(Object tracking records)
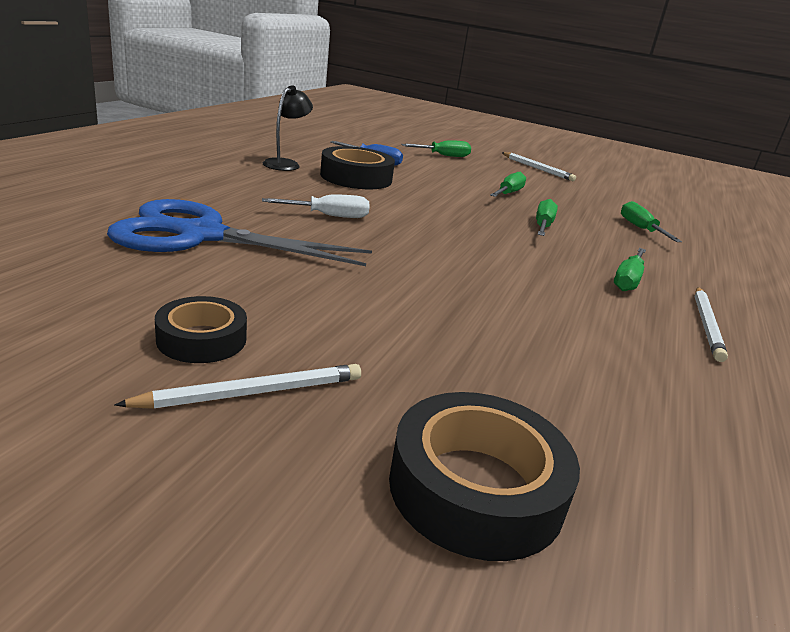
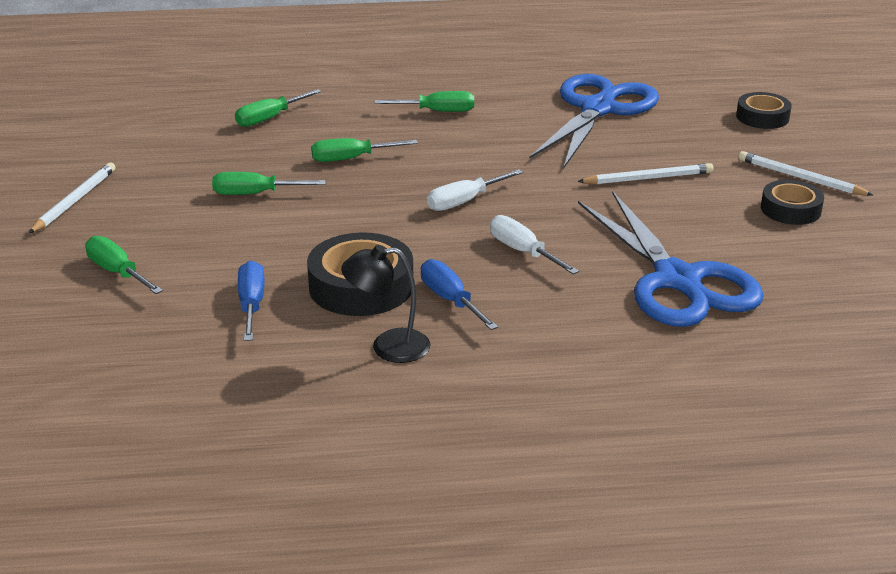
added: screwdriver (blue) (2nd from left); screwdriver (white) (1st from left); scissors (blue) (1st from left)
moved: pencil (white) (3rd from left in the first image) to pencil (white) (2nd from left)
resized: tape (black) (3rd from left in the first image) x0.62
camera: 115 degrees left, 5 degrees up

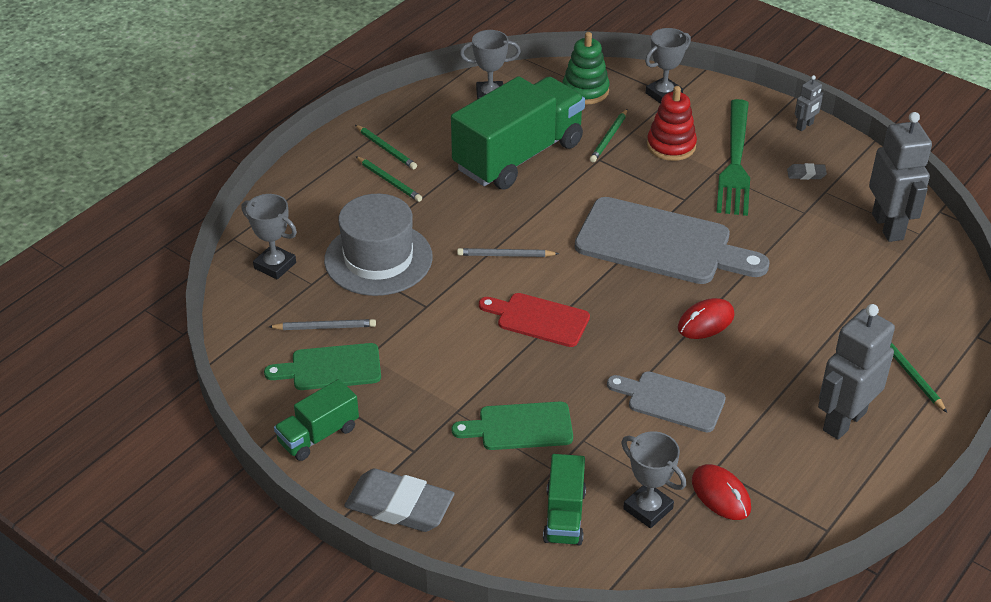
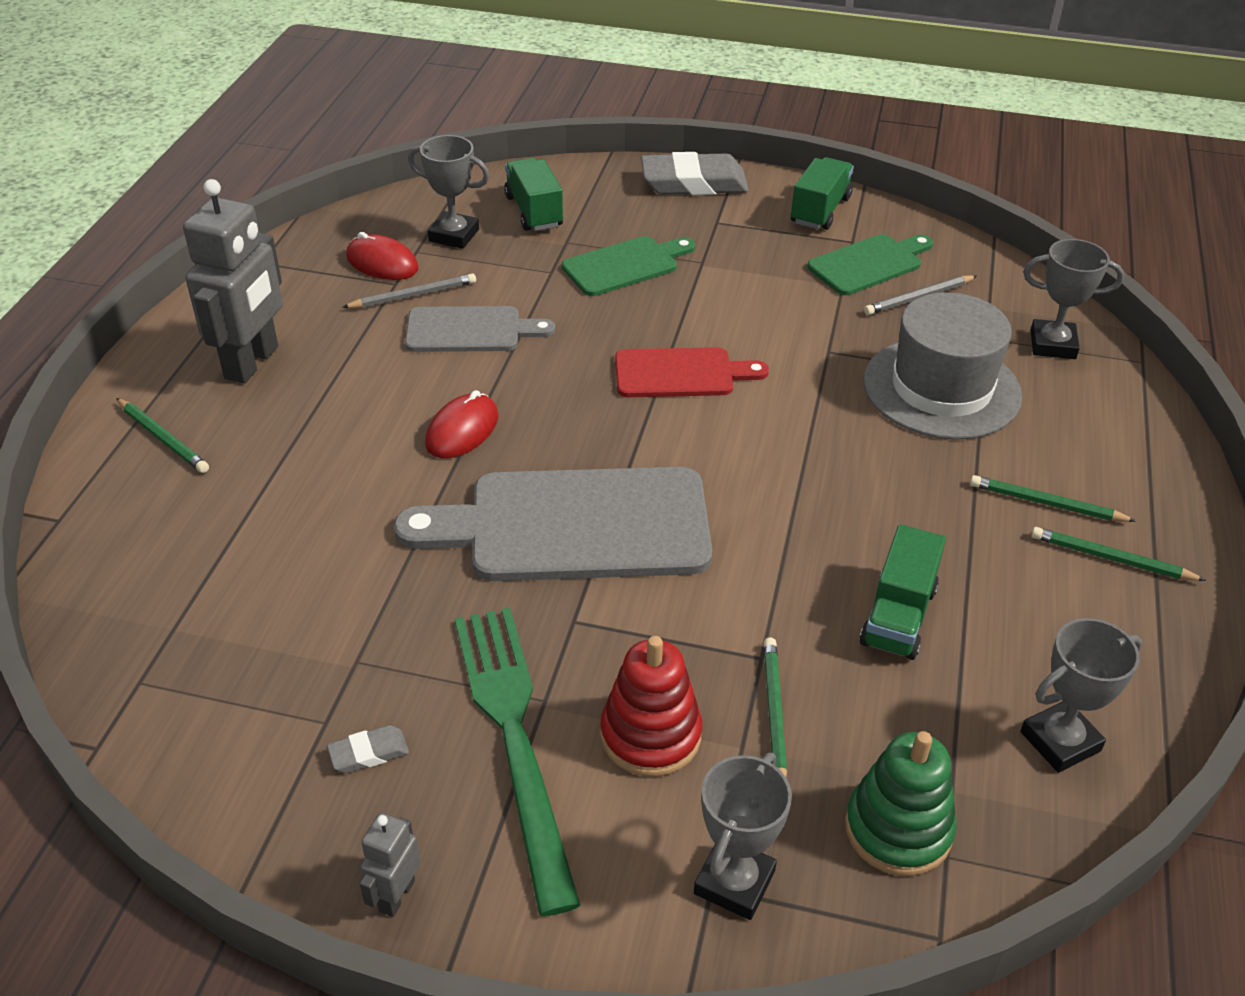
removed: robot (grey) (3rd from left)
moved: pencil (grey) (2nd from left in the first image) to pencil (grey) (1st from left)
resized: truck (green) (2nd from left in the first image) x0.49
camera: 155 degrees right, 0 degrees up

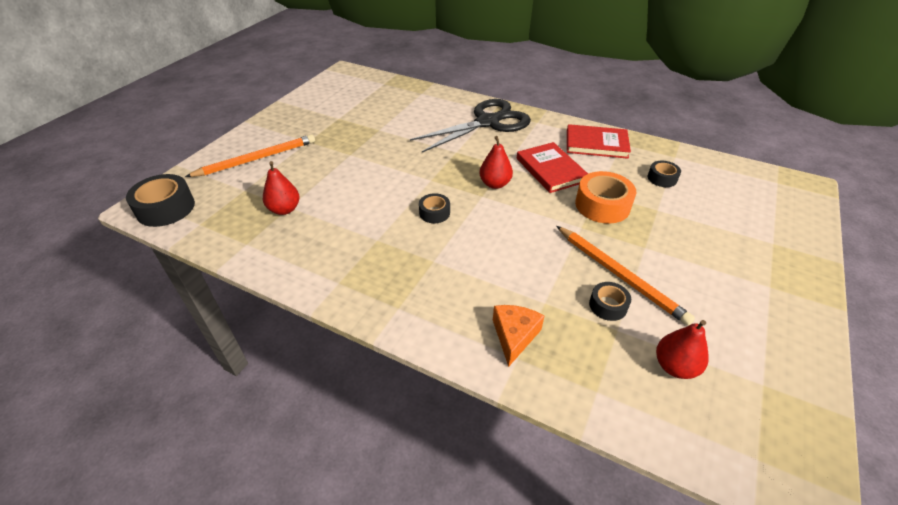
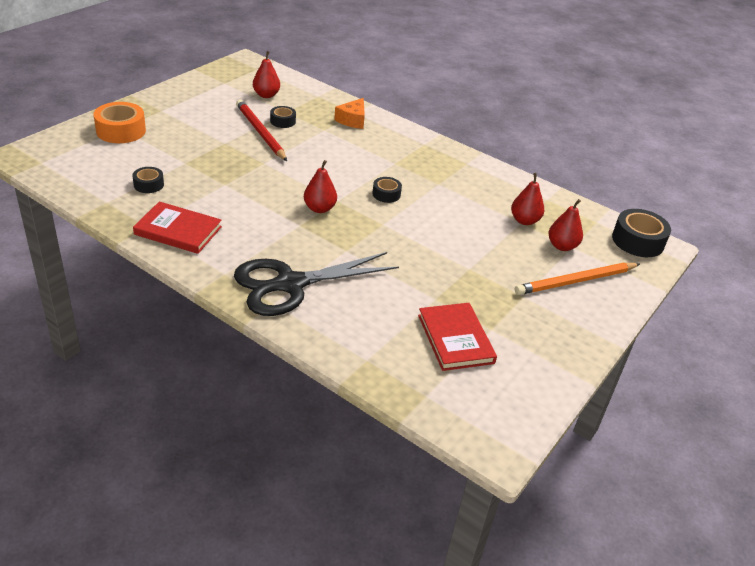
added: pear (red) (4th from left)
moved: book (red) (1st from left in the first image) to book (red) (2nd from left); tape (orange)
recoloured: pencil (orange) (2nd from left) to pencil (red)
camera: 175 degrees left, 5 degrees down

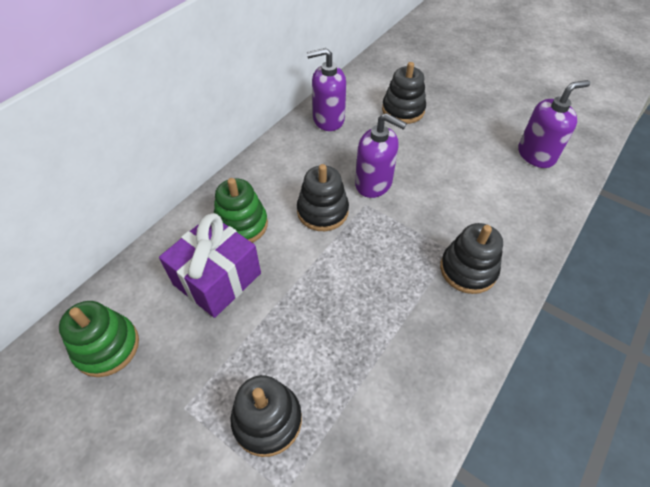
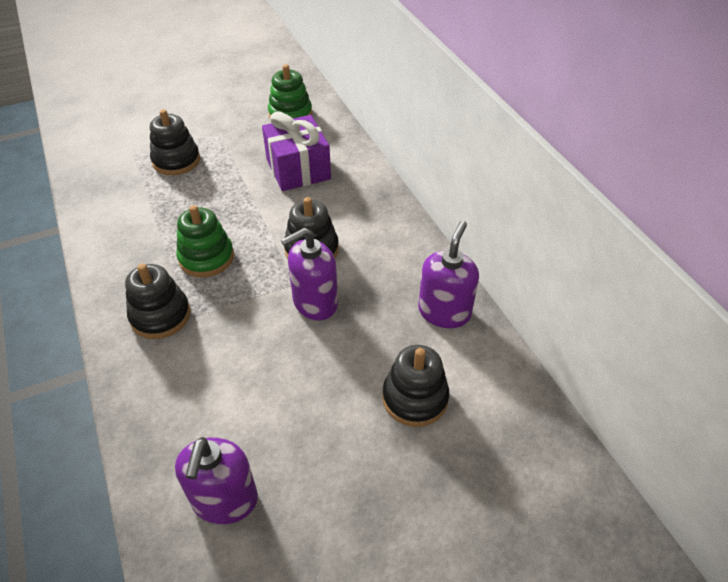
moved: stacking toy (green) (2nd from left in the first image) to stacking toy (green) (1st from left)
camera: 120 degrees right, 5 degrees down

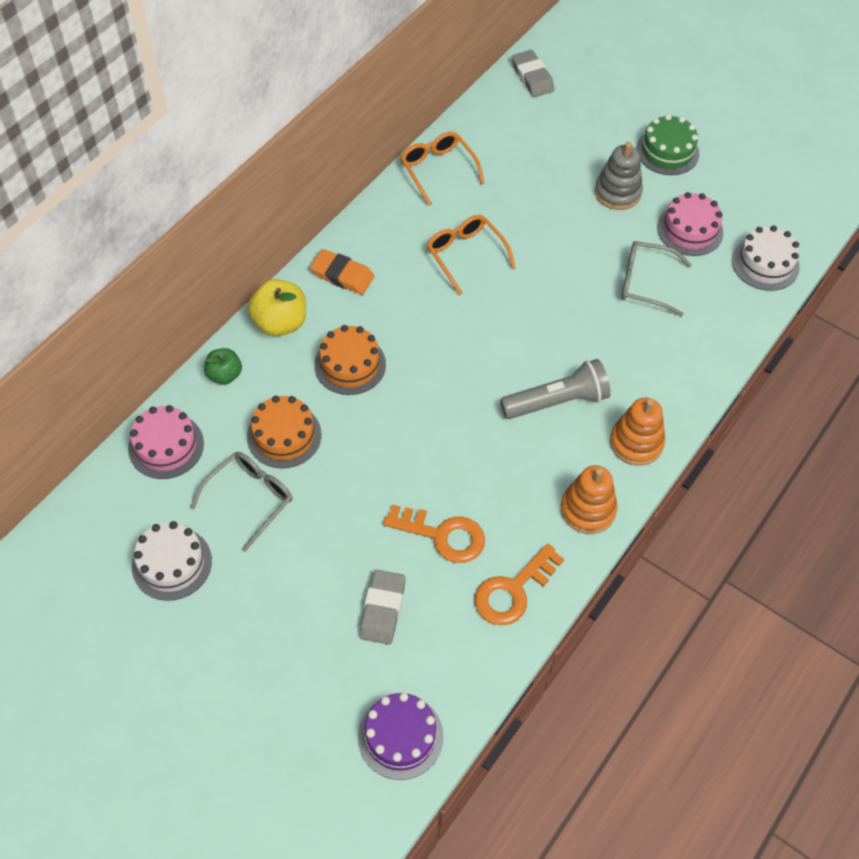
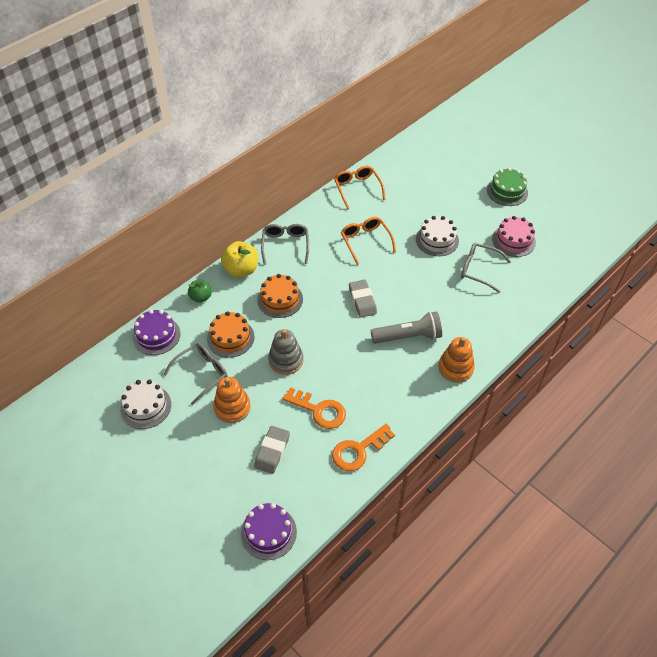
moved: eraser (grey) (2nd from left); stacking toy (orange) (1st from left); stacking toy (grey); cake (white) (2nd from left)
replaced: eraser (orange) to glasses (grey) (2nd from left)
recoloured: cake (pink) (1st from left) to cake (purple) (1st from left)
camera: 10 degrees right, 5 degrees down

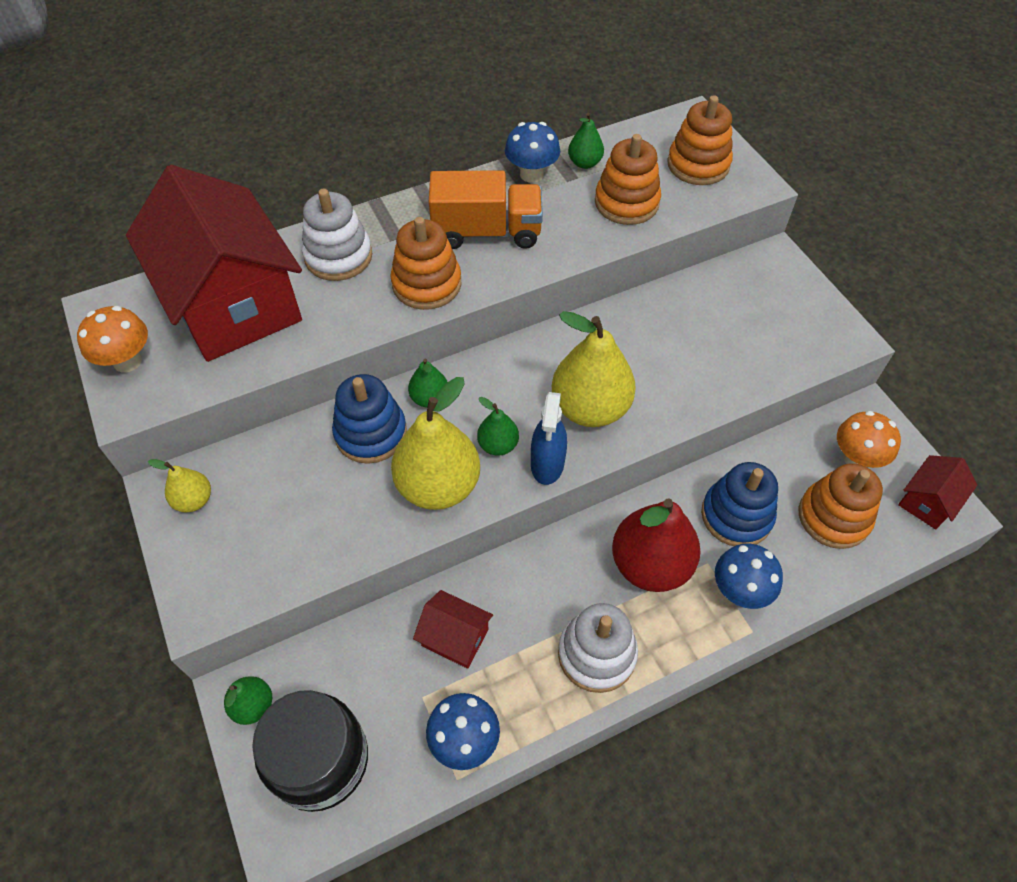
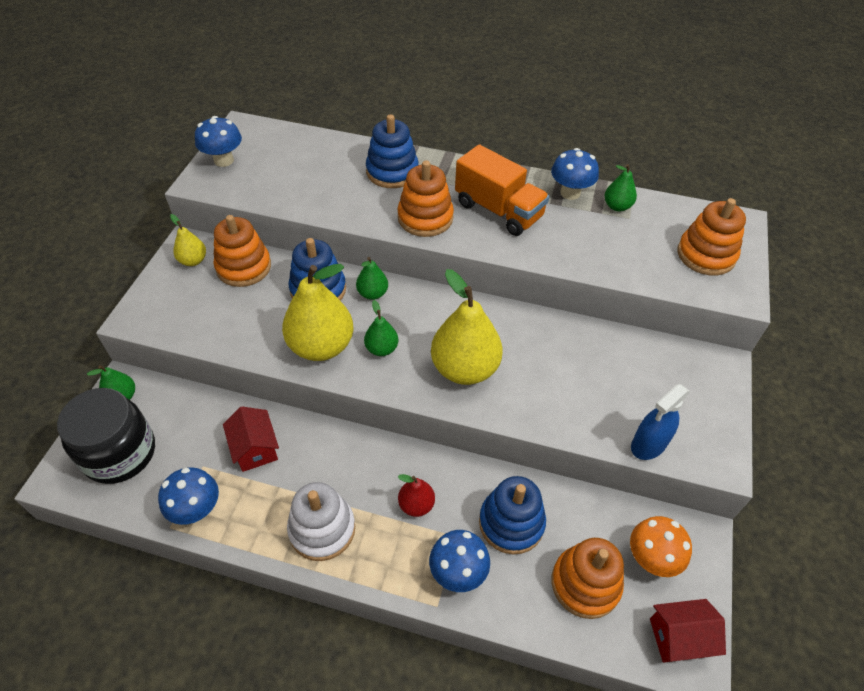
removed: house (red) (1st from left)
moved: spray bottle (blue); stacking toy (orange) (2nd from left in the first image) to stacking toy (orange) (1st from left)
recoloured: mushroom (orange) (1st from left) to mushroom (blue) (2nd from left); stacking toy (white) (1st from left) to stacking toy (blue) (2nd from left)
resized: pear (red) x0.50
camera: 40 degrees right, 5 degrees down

*Exercise directions*
Leaving every picture behind, retype the entries above exactly, from the first line through the line with "moved: pencil (white)", and stop there.

*Your response*
added: screwdriver (blue) (2nd from left); screwdriver (white) (1st from left); scissors (blue) (1st from left)
moved: pencil (white) (3rd from left in the first image) to pencil (white) (2nd from left)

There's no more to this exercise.